- **Extracted information**
-*-*-

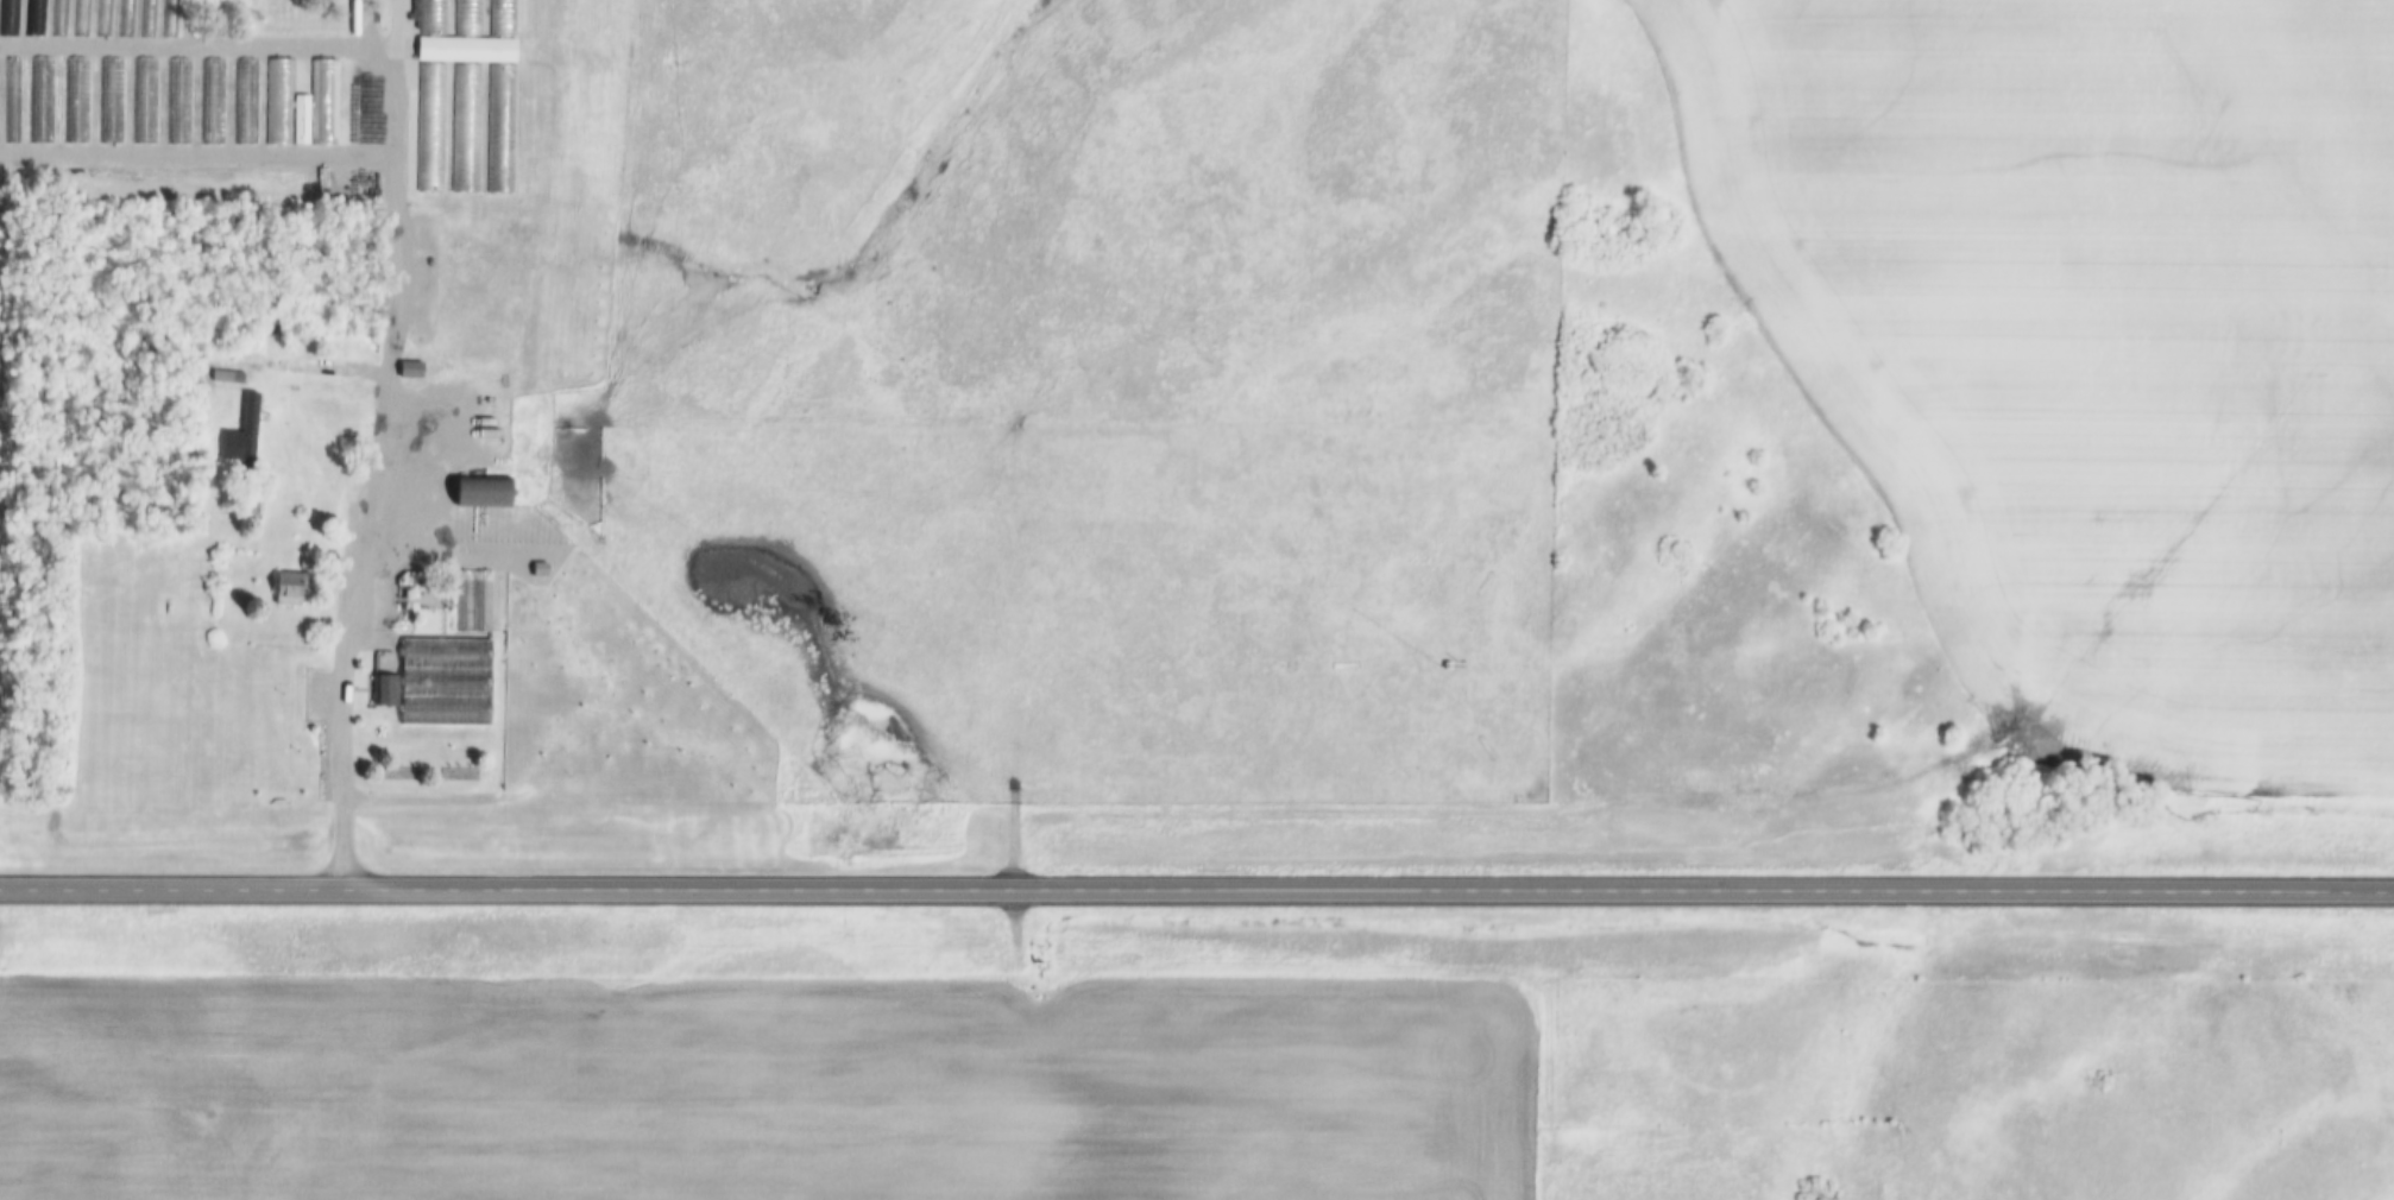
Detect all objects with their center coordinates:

-*-*-

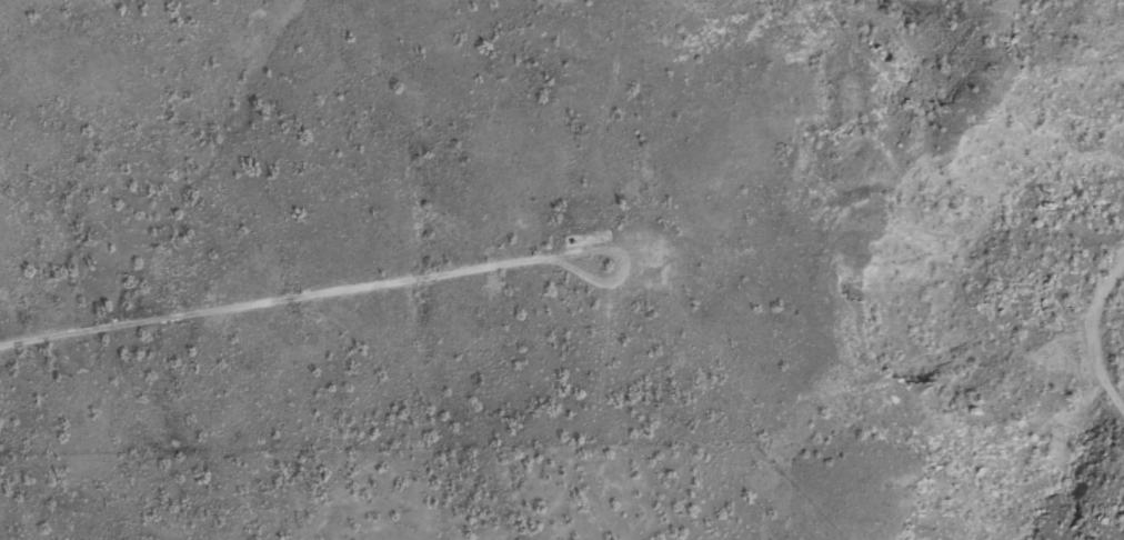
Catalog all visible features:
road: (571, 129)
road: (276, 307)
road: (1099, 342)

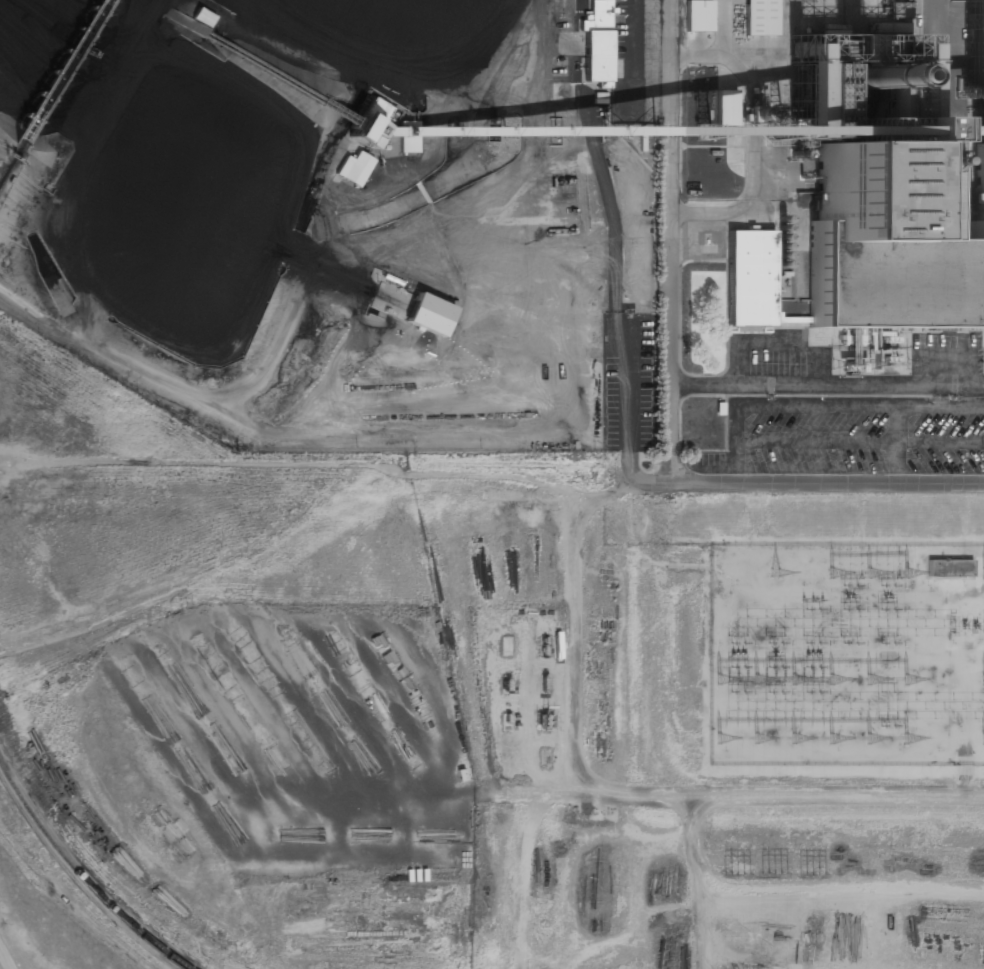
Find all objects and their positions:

-*-*-

The string "their" marks the lines to return from the material. Copy each one.

- **Response**
Detect all objects with their center coordinates:
Find all objects and their positions:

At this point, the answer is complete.